Copy out every line in the entries below that contains the string "kern", treating uppercase and lowercase letters as different.

######

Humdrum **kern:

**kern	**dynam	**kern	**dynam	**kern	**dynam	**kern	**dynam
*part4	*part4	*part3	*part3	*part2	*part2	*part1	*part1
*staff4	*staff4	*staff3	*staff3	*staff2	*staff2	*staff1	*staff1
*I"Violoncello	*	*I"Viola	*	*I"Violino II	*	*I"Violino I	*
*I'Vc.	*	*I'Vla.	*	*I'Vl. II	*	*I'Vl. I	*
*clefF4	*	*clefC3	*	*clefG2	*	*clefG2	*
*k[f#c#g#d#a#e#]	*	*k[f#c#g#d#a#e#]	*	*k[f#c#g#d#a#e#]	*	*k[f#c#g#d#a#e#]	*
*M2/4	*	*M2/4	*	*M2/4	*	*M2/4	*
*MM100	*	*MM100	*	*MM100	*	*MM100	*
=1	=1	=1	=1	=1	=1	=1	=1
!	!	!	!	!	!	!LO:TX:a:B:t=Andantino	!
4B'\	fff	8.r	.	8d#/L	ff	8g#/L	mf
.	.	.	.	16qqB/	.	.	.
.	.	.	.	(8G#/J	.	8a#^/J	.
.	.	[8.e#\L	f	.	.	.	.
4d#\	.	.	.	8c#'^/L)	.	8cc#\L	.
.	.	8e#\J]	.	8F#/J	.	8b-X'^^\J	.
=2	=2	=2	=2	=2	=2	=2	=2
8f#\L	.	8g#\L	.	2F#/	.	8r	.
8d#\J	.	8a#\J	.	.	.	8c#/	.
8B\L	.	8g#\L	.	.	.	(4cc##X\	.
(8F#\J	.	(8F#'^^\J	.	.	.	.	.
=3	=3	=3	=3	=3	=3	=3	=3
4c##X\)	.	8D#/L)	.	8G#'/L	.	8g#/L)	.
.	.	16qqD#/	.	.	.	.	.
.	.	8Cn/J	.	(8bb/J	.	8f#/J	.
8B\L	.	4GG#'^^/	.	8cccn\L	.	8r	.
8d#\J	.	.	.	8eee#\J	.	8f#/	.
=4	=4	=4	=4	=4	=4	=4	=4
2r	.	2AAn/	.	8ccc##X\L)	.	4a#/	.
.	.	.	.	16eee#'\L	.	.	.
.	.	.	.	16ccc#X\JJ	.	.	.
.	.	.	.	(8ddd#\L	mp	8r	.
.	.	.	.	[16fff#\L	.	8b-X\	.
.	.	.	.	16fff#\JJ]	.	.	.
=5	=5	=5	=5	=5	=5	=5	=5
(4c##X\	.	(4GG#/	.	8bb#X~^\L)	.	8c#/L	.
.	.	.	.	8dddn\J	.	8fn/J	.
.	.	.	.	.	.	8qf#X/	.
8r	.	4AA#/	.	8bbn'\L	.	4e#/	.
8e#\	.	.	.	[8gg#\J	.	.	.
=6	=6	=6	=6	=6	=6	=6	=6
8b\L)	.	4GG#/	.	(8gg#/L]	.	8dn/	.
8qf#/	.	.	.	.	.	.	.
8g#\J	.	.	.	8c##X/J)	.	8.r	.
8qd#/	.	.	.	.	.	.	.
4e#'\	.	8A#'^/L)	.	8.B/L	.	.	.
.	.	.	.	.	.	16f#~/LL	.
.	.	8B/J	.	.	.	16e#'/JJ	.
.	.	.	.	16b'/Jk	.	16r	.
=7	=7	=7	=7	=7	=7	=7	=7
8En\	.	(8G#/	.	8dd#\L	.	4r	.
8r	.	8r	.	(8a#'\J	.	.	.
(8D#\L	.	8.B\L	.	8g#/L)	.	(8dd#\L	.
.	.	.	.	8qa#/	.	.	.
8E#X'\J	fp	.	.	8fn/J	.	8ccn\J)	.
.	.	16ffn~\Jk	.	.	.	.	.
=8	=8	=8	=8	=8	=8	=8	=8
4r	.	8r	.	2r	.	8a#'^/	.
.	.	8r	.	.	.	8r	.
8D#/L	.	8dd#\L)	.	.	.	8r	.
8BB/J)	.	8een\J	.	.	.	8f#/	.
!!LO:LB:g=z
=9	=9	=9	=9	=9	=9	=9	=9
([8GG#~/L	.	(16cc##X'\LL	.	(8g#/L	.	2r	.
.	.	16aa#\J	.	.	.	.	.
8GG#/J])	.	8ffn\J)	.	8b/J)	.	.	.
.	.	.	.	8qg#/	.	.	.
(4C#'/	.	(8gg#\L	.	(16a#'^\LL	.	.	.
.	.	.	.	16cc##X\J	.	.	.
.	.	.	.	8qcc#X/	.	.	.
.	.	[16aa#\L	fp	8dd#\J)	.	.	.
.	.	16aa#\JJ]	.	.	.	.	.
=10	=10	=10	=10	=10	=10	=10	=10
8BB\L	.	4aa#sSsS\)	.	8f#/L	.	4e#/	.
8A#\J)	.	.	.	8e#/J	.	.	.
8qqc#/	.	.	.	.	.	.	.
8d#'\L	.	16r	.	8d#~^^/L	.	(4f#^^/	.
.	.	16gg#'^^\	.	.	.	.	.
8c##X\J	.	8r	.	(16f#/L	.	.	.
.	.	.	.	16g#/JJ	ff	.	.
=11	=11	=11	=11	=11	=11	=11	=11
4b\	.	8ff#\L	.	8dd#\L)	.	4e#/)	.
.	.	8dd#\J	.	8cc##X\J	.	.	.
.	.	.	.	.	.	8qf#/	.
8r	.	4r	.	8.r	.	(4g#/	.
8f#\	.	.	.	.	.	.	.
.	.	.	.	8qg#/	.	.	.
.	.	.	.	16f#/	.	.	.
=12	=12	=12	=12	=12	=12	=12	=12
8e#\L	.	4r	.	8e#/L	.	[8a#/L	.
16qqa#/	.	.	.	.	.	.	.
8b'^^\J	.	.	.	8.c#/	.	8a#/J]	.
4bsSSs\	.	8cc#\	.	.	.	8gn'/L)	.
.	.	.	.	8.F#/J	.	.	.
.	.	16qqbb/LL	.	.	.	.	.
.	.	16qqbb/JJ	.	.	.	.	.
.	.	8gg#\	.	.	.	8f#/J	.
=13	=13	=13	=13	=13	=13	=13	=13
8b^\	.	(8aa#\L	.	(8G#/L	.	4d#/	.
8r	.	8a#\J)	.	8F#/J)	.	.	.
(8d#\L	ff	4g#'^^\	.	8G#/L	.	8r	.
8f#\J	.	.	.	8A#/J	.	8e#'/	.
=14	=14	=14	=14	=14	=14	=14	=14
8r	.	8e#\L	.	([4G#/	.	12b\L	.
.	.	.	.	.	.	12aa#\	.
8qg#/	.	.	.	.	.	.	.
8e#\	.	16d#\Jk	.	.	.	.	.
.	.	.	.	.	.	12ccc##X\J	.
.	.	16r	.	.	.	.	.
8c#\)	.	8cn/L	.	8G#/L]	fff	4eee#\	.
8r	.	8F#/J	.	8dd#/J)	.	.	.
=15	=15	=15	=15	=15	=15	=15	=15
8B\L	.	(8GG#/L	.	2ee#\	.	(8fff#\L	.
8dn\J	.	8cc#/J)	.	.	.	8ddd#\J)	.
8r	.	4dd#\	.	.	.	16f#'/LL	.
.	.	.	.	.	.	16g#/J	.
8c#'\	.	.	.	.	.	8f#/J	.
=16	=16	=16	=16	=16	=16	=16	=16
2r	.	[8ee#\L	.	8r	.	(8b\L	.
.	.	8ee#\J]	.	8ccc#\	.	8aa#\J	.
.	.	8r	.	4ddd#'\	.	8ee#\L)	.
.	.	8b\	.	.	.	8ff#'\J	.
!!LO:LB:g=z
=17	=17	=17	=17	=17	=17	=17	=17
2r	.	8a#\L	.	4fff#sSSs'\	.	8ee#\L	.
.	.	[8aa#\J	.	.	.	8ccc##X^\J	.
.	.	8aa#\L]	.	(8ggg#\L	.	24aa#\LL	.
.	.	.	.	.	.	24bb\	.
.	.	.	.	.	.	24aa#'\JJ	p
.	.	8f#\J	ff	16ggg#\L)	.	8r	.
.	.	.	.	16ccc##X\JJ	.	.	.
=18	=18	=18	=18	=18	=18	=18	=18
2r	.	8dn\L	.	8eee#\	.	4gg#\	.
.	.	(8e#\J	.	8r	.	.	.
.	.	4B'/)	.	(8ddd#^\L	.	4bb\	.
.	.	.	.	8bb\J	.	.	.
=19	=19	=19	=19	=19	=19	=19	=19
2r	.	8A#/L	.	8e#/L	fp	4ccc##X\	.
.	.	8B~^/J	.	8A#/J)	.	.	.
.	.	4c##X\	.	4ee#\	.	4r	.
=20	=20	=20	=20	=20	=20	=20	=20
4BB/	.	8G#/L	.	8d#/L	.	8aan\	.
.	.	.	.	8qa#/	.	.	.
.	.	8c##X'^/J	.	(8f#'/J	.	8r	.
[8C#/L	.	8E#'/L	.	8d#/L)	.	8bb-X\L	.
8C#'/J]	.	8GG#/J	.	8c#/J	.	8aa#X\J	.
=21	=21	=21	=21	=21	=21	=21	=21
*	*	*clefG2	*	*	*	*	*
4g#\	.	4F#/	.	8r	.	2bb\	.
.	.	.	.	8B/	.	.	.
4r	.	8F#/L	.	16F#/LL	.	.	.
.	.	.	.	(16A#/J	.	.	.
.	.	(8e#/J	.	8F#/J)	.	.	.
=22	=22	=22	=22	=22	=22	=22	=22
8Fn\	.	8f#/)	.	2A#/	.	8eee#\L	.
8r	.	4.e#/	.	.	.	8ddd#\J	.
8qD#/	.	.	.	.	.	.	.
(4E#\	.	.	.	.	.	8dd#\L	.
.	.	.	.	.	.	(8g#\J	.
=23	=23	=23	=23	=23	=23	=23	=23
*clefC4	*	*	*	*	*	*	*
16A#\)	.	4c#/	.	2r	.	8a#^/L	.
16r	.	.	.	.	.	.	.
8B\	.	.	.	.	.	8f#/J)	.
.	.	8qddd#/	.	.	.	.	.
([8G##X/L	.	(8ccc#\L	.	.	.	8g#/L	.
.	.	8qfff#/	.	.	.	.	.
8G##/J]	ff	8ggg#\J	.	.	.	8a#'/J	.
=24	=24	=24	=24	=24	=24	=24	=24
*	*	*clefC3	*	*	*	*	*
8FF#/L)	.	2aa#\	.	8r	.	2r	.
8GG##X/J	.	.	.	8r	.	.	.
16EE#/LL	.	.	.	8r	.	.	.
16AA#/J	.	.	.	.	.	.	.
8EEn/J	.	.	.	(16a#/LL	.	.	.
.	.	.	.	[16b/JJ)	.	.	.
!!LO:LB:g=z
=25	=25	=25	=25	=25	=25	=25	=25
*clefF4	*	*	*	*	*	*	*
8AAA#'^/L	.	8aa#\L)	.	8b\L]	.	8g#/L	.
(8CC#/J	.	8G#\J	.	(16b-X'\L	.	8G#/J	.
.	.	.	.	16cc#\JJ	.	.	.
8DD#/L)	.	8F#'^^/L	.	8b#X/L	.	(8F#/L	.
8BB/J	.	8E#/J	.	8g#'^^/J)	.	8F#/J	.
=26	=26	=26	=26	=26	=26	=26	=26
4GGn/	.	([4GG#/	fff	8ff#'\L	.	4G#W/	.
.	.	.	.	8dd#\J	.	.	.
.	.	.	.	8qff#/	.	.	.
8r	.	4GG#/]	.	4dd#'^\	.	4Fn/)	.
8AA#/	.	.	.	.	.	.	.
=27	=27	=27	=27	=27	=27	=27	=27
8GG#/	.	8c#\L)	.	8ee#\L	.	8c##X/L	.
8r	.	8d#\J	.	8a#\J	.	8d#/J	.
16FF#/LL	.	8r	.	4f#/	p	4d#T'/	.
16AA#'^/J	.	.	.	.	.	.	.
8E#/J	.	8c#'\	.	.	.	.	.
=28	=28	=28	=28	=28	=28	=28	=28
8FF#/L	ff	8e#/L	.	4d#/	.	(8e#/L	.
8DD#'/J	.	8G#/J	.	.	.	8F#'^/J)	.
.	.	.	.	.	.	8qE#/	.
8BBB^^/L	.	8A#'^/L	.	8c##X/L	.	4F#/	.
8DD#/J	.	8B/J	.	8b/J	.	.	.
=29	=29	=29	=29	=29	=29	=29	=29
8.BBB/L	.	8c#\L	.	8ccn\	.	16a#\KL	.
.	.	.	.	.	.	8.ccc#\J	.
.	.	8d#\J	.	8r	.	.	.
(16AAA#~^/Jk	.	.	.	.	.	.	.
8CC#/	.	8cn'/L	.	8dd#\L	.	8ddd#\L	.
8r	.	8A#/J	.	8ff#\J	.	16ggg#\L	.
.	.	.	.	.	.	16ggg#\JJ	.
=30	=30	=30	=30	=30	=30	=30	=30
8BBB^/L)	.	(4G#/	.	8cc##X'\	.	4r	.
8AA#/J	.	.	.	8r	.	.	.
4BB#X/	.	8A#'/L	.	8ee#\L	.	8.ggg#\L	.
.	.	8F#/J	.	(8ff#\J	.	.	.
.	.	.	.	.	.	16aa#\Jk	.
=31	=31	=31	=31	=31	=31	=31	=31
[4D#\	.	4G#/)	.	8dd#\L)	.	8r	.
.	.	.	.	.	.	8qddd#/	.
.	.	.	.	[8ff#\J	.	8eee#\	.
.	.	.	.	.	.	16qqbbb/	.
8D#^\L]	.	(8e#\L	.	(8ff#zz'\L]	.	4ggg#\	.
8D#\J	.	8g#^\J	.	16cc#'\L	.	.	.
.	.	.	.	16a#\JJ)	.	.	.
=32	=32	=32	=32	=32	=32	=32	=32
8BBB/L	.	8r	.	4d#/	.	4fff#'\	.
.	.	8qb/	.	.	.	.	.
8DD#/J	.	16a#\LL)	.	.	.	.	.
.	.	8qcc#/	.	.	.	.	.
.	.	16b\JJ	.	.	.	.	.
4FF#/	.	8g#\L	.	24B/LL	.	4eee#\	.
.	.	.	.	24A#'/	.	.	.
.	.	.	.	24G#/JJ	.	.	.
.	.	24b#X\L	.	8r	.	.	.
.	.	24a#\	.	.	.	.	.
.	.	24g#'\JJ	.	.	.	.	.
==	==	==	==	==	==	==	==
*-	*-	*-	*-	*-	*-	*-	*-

######

Response to this task
Humdrum **kern:
**kern	**dynam	**kern	**dynam	**kern	**dynam	**kern	**dynam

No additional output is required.